Lines outside the range are not wanted. Give again exactly the lines between the line holding "C203: 6.8nF (SIG10, U206/in+)" and the line holding "R216: 1.2k (SIG10, U206/out)", inclusive, from the listing below.

▶ The data
- - - - -

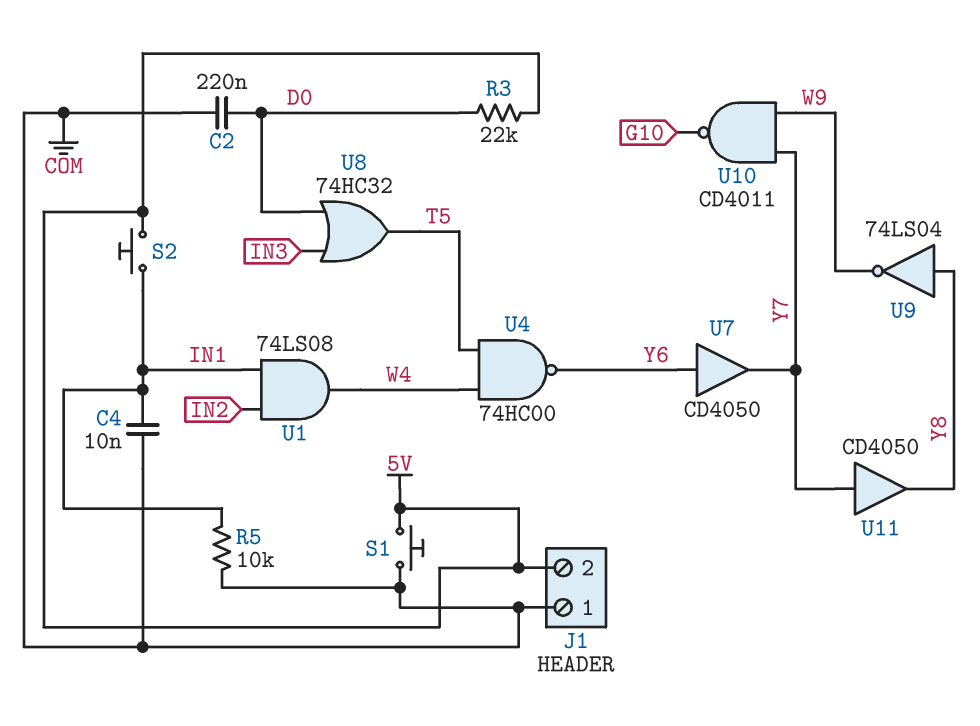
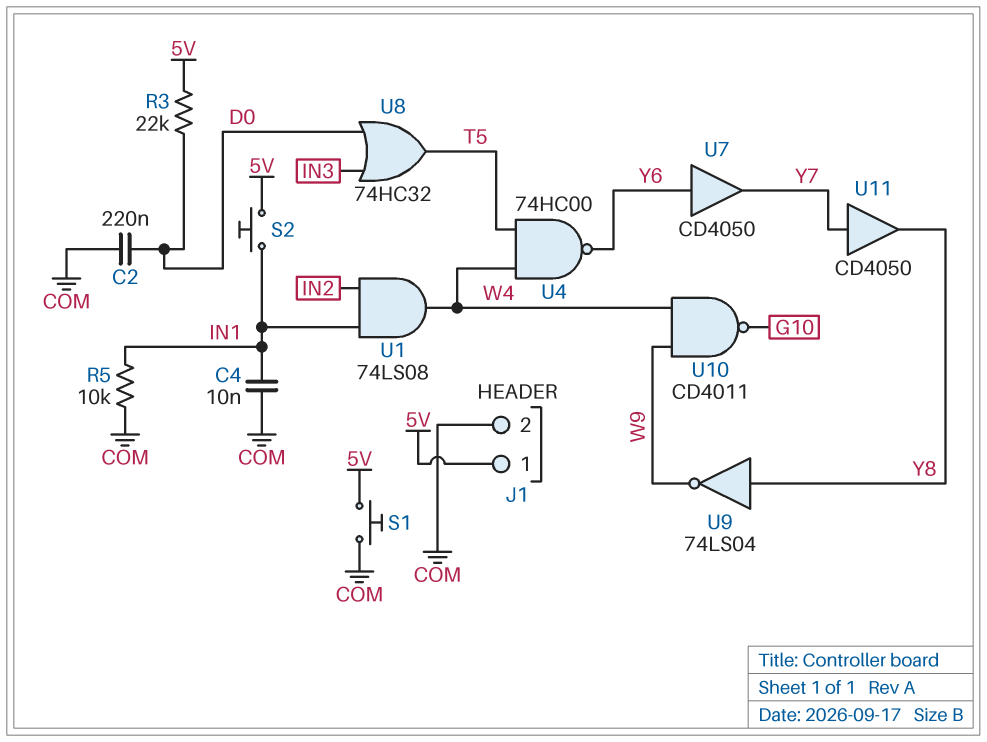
J1 pin 1: COM -> 5V
J1 pin 2: 5V -> COM
U10: NAND CD4011 (in W9, in Y7, out G10) -> NAND CD4011 (in W4, in W9, out G10)

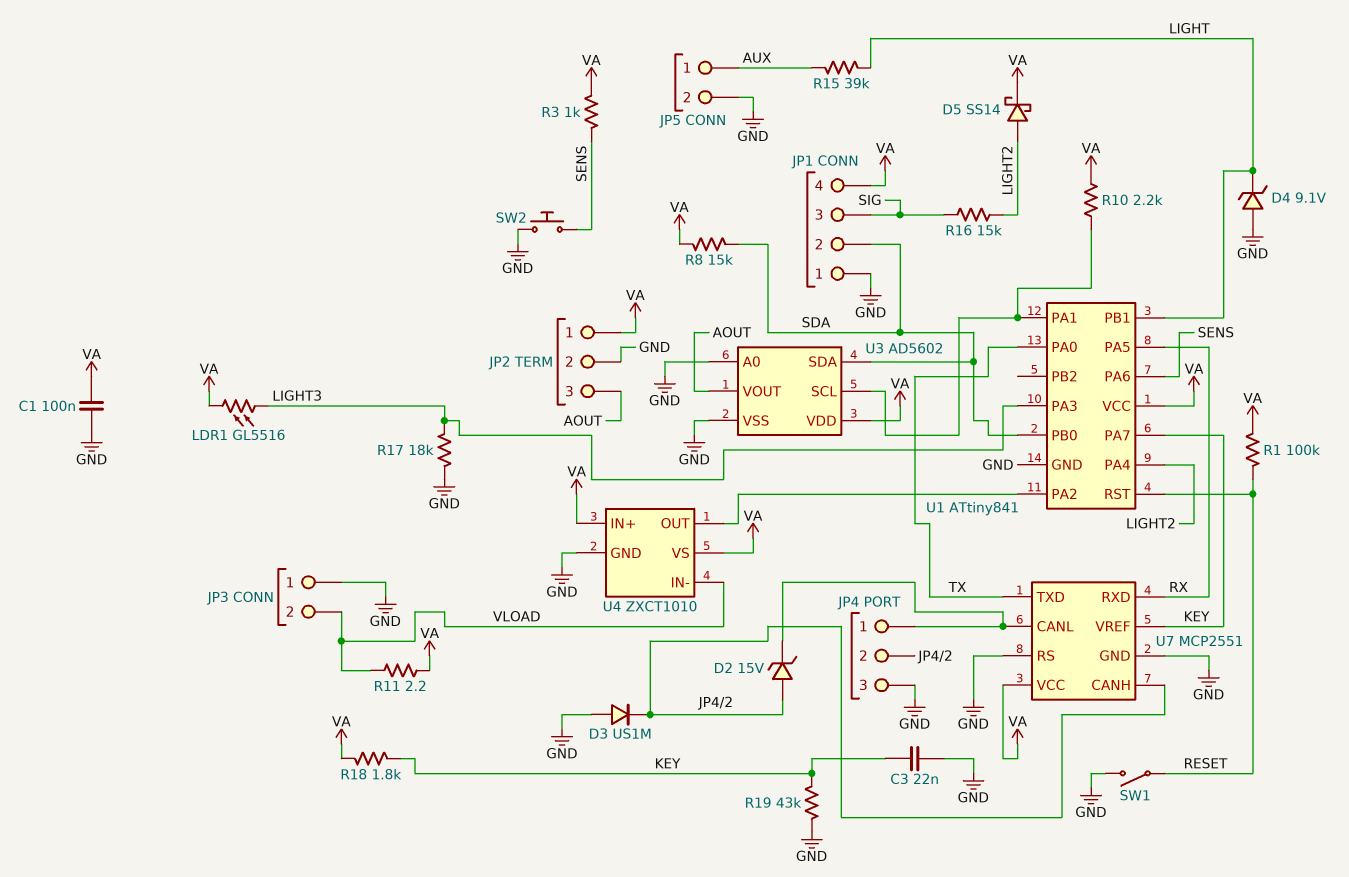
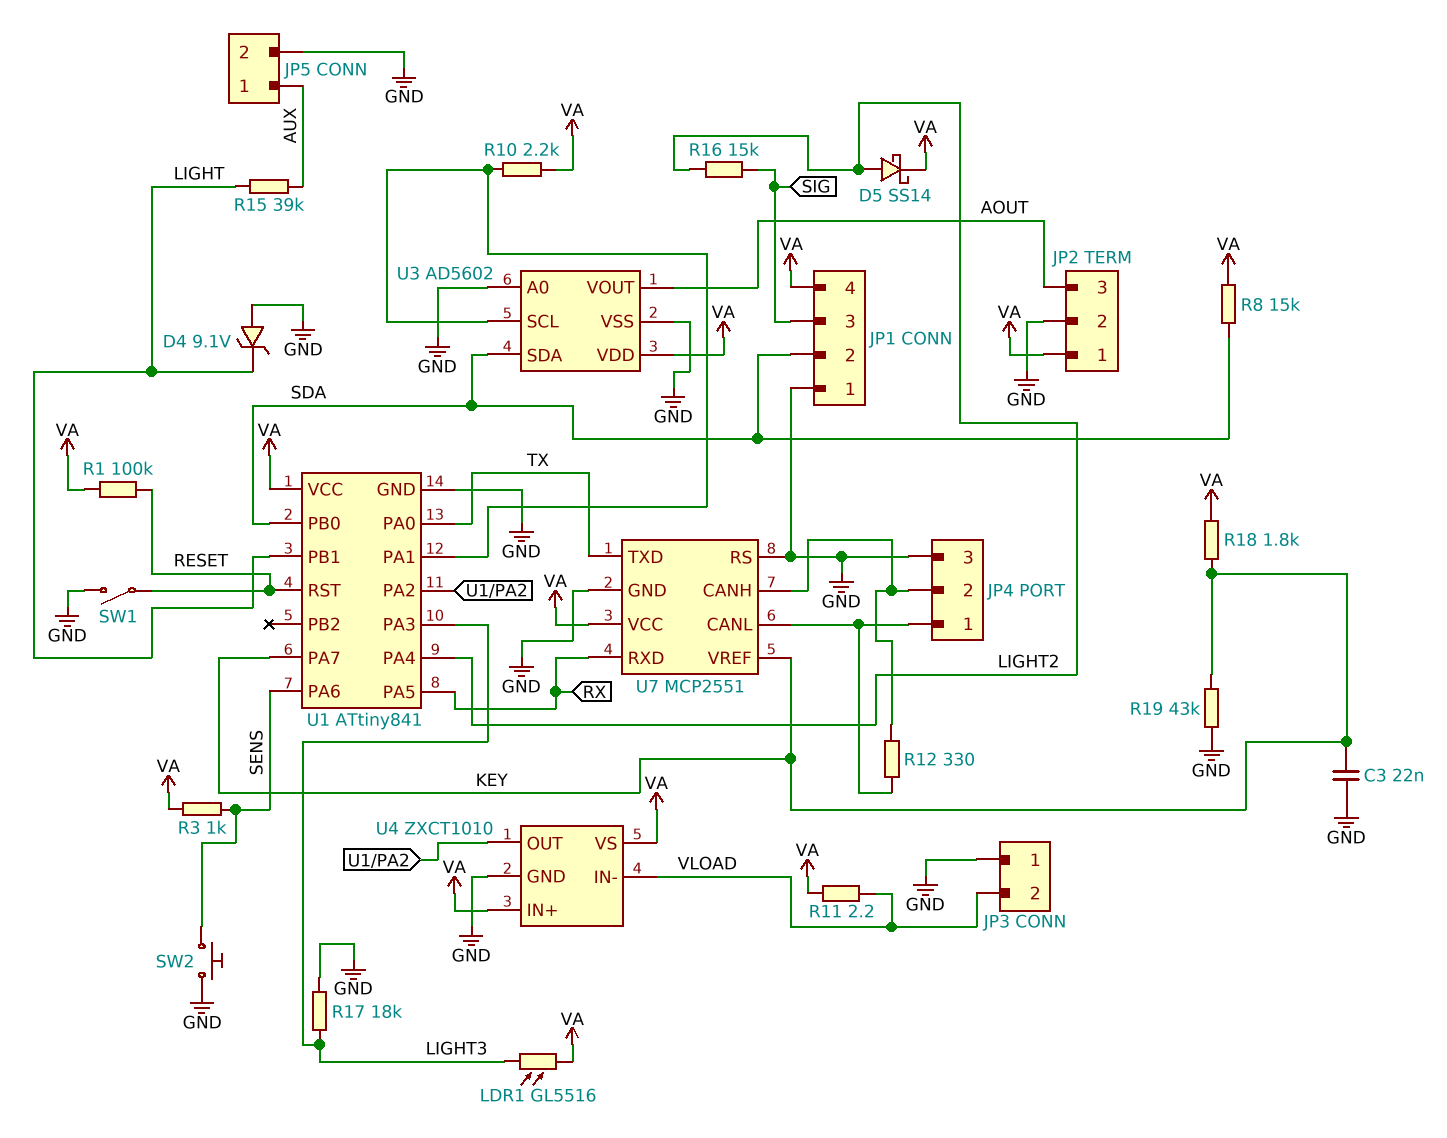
C1: 100nF (GND, VA) -> none
D2: zener 15V (A JP4/2, K JP4/1) -> none
D3: diode US1M (A GND, K JP4/2) -> none
R12: none -> 330 (JP4/1, JP4/2)

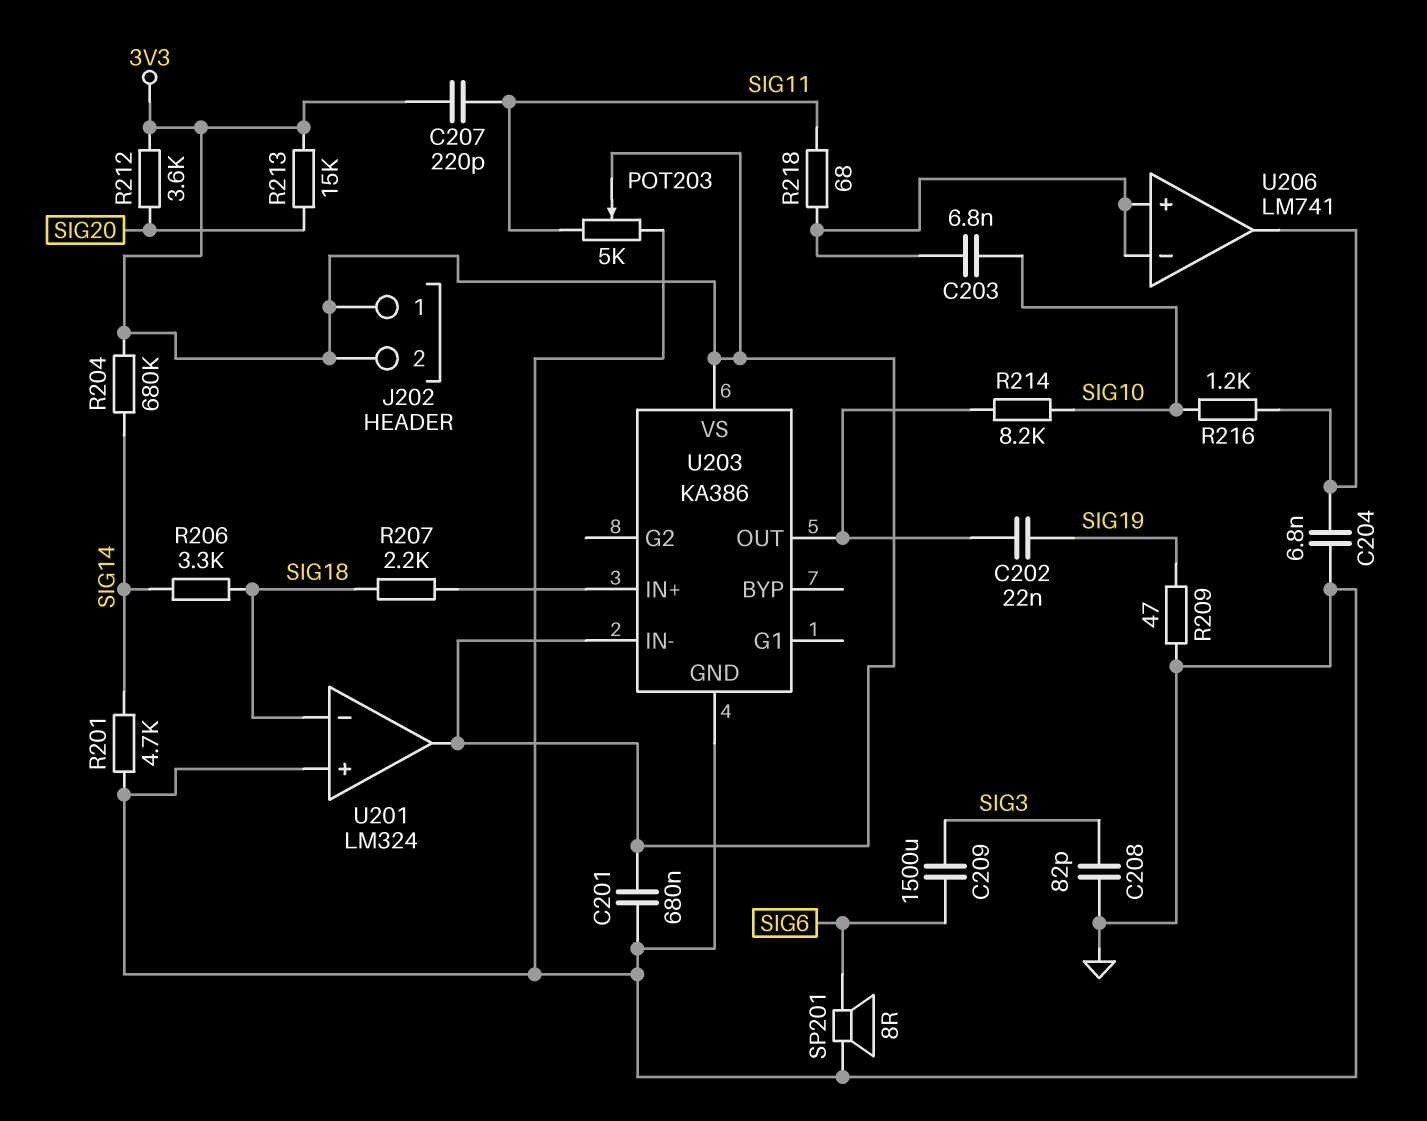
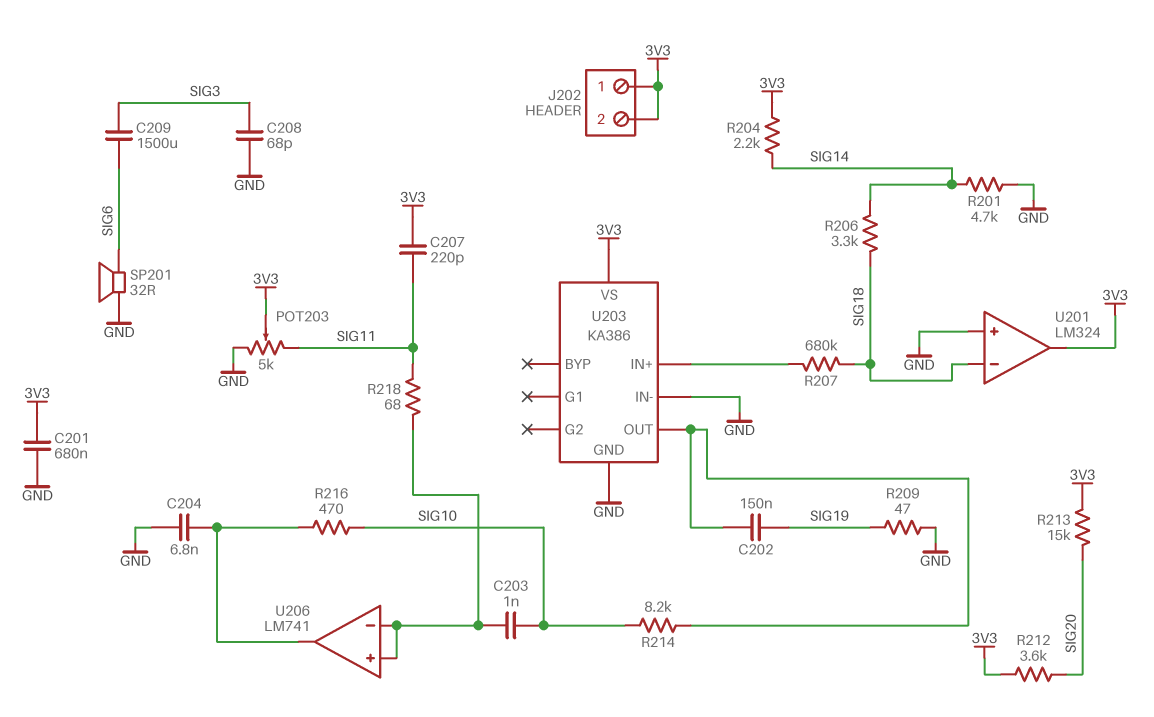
C202: 22nF (SIG19, U203/OUT) -> 150nF (SIG19, U203/OUT)
C203: 6.8nF (SIG10, U206/in+) -> 1nF (SIG10, U206/in+)
C208: 82pF (GND, SIG3) -> 68pF (GND, SIG3)
R204: 680k (3V3, SIG14) -> 2.2k (3V3, SIG14)
R207: 2.2k (SIG18, U203/IN+) -> 680k (SIG18, U203/IN+)
R216: 1.2k (SIG10, U206/out) -> 470 (SIG10, U206/out)
SP201: speaker 8R (GND, SIG6) -> speaker 32R (GND, SIG6)
U203 pin IN-: 3V3 -> GND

- - - - -

▶ Task solution
C203: 6.8nF (SIG10, U206/in+) -> 1nF (SIG10, U206/in+)
C208: 82pF (GND, SIG3) -> 68pF (GND, SIG3)
R204: 680k (3V3, SIG14) -> 2.2k (3V3, SIG14)
R207: 2.2k (SIG18, U203/IN+) -> 680k (SIG18, U203/IN+)
R216: 1.2k (SIG10, U206/out) -> 470 (SIG10, U206/out)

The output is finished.